--- Data for this task ---

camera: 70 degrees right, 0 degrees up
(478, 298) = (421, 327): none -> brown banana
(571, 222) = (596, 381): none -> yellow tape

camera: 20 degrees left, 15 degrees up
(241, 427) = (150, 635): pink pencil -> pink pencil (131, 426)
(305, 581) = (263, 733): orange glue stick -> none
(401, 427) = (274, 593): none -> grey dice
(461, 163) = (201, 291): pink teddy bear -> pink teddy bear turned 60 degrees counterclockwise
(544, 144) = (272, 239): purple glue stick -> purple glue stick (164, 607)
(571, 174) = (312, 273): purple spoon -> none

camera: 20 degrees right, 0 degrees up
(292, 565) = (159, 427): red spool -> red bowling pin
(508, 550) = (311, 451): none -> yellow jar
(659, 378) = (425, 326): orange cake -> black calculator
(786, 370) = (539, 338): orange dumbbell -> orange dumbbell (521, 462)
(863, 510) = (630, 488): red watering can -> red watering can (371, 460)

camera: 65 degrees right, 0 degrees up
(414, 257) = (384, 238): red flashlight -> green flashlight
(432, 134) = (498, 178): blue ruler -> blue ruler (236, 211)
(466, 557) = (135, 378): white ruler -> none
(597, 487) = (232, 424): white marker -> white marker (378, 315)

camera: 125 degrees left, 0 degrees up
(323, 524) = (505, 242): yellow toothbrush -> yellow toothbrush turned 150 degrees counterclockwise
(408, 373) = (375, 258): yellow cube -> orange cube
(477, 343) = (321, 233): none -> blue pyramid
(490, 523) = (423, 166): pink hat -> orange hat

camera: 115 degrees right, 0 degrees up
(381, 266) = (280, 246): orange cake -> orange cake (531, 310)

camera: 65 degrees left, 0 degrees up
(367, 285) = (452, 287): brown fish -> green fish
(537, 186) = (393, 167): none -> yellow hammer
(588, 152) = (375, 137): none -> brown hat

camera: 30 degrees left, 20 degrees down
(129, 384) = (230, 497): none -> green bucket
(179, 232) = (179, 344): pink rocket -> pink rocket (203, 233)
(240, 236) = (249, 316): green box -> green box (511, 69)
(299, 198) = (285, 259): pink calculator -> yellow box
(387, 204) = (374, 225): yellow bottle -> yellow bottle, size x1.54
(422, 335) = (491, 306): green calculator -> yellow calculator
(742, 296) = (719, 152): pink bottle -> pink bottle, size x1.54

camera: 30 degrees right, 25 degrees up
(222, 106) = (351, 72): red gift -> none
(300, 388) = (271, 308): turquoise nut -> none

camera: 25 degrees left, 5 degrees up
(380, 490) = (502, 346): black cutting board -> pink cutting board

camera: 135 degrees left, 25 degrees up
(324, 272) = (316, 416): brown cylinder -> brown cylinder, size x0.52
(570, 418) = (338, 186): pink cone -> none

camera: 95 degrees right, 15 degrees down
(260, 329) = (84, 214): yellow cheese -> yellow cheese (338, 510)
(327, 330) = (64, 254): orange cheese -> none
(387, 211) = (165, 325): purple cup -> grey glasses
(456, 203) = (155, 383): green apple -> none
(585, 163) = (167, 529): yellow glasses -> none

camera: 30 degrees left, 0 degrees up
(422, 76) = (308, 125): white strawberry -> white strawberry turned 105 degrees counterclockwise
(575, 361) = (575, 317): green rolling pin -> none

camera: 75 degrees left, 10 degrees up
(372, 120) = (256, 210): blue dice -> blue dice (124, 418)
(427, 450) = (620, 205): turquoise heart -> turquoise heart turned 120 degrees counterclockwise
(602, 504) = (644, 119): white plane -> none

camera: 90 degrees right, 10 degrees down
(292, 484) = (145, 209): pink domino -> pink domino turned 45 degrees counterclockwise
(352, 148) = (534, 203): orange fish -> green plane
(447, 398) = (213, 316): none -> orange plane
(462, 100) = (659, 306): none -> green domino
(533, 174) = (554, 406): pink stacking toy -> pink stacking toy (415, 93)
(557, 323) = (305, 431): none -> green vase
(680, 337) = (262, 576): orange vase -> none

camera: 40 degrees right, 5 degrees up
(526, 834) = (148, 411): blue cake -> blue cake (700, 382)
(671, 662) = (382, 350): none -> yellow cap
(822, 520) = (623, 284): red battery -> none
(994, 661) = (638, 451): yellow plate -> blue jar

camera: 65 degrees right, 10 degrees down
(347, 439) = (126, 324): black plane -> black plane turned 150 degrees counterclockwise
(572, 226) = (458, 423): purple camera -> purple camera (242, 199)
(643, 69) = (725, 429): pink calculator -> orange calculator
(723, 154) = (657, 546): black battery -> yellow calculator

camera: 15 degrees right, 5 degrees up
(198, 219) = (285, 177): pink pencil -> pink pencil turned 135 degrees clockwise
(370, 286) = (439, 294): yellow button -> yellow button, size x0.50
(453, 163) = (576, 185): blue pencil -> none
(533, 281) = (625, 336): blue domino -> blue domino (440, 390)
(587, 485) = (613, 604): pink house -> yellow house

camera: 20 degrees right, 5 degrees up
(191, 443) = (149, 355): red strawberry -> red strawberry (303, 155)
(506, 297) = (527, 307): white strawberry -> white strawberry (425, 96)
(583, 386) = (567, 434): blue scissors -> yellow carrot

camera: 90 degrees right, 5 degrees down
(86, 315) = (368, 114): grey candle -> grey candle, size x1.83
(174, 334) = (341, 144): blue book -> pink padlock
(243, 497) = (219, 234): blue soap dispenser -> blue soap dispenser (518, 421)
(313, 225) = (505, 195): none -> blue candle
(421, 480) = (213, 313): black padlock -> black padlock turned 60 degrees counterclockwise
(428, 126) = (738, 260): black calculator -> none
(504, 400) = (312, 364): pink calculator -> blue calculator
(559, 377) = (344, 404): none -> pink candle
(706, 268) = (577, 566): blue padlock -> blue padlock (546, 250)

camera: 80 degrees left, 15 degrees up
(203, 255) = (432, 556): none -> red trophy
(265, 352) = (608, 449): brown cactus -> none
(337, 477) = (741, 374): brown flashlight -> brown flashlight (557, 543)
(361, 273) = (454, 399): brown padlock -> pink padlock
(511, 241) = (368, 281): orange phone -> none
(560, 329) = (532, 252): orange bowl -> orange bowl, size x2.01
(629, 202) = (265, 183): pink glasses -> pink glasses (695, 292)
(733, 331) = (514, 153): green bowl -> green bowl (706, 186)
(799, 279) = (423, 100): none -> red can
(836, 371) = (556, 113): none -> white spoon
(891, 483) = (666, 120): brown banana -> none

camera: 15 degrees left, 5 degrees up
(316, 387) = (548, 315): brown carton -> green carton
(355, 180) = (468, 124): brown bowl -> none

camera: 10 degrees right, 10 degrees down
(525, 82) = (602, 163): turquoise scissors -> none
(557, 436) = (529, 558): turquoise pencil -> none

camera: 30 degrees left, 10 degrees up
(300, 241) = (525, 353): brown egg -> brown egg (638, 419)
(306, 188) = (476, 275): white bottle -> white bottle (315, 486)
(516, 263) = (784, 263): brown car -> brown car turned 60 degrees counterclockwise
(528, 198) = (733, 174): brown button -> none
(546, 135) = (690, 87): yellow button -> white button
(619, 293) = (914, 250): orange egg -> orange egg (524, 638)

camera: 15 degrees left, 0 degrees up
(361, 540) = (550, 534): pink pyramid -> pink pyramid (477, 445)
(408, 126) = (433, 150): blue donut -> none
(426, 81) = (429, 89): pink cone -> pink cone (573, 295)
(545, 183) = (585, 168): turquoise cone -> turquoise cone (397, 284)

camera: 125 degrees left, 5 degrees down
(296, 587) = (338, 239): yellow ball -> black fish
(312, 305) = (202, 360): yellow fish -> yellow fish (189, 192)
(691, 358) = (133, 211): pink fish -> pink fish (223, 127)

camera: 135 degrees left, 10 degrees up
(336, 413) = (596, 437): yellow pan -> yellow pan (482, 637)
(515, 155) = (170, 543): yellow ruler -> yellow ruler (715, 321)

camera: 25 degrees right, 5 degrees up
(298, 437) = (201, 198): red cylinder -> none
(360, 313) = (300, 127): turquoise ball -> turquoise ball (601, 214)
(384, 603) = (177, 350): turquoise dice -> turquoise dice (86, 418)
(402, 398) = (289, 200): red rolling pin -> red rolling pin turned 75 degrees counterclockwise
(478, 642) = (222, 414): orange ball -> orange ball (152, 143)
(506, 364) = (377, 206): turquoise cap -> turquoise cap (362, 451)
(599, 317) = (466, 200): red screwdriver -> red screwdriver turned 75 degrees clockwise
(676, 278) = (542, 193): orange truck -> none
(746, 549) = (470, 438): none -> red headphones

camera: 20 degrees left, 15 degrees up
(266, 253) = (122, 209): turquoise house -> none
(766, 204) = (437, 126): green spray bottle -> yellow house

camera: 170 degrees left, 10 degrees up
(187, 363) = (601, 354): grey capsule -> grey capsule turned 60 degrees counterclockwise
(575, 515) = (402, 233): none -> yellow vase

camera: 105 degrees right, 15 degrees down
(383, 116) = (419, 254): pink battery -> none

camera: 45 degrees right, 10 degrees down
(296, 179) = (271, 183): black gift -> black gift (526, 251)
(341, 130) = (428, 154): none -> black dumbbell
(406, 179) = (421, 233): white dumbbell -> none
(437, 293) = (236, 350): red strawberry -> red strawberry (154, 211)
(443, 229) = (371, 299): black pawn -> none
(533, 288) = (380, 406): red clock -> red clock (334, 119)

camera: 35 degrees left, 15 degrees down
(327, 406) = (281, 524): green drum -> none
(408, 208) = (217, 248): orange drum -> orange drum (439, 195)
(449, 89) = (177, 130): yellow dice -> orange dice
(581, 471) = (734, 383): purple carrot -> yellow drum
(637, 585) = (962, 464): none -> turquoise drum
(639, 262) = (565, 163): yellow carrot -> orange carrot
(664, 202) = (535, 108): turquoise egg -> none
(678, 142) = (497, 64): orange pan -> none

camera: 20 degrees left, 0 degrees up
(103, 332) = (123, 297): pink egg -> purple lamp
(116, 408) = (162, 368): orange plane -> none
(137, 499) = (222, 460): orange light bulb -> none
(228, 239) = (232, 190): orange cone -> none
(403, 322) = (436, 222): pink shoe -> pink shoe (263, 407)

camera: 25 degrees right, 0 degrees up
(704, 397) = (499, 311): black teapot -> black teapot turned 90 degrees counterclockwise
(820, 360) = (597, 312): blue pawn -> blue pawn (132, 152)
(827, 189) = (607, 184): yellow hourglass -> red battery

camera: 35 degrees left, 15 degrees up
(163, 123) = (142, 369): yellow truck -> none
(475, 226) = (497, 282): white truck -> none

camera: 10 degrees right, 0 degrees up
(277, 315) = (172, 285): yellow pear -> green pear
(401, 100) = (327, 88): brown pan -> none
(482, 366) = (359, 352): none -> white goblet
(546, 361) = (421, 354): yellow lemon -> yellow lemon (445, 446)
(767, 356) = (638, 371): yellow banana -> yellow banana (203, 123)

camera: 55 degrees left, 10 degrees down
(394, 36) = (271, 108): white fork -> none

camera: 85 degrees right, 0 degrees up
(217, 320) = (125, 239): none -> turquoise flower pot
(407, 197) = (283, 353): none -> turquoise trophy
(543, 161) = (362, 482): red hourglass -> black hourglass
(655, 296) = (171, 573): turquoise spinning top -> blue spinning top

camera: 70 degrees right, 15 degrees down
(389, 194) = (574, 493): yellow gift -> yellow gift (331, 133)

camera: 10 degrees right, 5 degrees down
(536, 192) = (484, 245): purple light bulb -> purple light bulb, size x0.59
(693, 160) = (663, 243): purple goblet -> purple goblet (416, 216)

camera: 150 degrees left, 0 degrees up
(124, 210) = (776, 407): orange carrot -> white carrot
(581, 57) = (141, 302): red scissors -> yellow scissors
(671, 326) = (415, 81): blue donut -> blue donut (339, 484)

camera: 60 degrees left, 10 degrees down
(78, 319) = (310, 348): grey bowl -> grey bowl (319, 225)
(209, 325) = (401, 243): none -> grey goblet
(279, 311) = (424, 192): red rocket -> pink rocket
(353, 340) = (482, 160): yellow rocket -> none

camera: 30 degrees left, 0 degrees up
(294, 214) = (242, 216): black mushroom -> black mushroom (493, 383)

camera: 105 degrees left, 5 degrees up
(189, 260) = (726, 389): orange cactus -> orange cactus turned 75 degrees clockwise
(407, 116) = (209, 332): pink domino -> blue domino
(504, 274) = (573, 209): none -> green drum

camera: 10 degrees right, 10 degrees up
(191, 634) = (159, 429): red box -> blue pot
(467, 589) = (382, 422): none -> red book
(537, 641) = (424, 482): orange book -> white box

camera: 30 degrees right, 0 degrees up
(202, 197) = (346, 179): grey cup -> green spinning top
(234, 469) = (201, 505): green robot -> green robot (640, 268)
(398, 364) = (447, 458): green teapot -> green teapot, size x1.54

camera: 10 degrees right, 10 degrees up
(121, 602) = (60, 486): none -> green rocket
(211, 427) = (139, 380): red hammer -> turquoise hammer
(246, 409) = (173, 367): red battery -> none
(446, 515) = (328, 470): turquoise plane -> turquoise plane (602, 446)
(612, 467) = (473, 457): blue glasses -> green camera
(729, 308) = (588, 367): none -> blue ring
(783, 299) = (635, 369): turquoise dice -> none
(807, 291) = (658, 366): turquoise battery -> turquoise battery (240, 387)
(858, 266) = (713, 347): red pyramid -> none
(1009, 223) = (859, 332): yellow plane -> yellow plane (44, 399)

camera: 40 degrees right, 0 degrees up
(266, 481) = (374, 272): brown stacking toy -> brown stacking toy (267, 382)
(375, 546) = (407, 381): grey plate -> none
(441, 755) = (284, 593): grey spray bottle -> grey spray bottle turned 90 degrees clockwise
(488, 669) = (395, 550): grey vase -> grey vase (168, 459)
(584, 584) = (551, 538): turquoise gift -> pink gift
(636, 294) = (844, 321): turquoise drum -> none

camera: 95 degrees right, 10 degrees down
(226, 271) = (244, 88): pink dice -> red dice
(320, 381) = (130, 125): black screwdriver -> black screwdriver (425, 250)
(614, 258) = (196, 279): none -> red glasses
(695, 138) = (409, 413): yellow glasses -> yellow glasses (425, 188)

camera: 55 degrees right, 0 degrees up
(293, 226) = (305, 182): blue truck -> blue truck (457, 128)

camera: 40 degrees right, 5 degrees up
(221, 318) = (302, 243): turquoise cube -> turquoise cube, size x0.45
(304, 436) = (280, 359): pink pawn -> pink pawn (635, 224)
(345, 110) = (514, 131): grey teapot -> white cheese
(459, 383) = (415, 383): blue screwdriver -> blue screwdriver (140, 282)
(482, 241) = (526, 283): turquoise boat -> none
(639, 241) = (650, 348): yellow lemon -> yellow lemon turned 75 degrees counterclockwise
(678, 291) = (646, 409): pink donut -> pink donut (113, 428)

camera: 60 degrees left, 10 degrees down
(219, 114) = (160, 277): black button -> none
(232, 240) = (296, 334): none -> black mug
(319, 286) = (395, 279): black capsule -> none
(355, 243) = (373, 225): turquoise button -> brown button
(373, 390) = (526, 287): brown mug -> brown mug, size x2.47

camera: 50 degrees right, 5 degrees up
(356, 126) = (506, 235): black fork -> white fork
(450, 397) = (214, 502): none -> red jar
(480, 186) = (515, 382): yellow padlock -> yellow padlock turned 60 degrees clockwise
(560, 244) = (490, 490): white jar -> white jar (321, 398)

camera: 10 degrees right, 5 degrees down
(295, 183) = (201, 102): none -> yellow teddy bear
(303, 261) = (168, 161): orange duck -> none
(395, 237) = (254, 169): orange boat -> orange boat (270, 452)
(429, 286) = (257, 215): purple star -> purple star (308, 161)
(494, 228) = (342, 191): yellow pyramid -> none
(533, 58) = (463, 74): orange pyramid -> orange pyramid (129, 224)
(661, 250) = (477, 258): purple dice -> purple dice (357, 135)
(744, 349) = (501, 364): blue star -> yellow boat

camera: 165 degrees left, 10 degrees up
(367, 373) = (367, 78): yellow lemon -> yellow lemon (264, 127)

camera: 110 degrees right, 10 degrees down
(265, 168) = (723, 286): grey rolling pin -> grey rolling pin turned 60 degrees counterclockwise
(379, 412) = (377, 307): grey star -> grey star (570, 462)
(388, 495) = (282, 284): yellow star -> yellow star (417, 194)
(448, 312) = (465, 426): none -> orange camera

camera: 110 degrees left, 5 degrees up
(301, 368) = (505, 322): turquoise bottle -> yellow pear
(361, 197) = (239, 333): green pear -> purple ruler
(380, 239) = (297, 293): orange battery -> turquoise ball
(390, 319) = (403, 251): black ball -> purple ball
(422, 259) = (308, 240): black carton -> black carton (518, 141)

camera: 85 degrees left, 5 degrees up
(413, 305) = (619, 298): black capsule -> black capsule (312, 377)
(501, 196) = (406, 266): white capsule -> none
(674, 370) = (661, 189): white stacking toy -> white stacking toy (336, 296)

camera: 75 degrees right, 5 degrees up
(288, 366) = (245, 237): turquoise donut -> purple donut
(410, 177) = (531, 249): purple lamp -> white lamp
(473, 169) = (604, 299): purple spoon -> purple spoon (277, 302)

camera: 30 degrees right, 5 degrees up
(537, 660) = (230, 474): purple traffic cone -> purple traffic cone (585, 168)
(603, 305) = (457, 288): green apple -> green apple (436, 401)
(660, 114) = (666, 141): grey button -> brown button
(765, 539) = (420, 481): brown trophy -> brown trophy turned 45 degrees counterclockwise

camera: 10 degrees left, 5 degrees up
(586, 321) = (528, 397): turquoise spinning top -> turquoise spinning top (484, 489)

---

*Brief:* Find the word "hourglass" in the data and copy out each line where it turns up.

*Result:*
(827, 189) = (607, 184): yellow hourglass -> red battery
(543, 161) = (362, 482): red hourglass -> black hourglass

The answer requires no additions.